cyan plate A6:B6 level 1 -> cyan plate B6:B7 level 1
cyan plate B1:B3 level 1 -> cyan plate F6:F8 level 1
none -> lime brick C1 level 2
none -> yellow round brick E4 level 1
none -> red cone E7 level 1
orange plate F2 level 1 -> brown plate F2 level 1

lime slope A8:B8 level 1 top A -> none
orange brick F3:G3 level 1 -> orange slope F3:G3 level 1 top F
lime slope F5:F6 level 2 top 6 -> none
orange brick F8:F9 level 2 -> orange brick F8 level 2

==

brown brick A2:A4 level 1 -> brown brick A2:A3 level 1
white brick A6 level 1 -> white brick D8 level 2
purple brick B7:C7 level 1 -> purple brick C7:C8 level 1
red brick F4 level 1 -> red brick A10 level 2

(ACTIVITY):
Starting at the line that has "cyan plate A6:B6" in the records above, restate word for word every line until the one that has "orange brick F8:F9", and include that one as well.

(REPLY TO THE EXERCISE):
cyan plate A6:B6 level 1 -> cyan plate B6:B7 level 1
cyan plate B1:B3 level 1 -> cyan plate F6:F8 level 1
none -> lime brick C1 level 2
none -> yellow round brick E4 level 1
none -> red cone E7 level 1
orange plate F2 level 1 -> brown plate F2 level 1

lime slope A8:B8 level 1 top A -> none
orange brick F3:G3 level 1 -> orange slope F3:G3 level 1 top F
lime slope F5:F6 level 2 top 6 -> none
orange brick F8:F9 level 2 -> orange brick F8 level 2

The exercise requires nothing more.